INFORMATION PROVIDED –
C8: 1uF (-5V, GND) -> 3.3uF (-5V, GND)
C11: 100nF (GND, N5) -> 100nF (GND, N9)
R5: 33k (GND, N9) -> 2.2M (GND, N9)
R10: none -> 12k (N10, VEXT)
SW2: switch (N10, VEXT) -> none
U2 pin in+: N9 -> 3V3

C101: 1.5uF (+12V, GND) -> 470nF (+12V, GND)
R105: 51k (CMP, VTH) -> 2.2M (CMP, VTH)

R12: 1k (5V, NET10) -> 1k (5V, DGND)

TASK INSTRUCTIONS –
Reproduce the records above exactly.

THE ANSWER –
C8: 1uF (-5V, GND) -> 3.3uF (-5V, GND)
C11: 100nF (GND, N5) -> 100nF (GND, N9)
R5: 33k (GND, N9) -> 2.2M (GND, N9)
R10: none -> 12k (N10, VEXT)
SW2: switch (N10, VEXT) -> none
U2 pin in+: N9 -> 3V3

C101: 1.5uF (+12V, GND) -> 470nF (+12V, GND)
R105: 51k (CMP, VTH) -> 2.2M (CMP, VTH)

R12: 1k (5V, NET10) -> 1k (5V, DGND)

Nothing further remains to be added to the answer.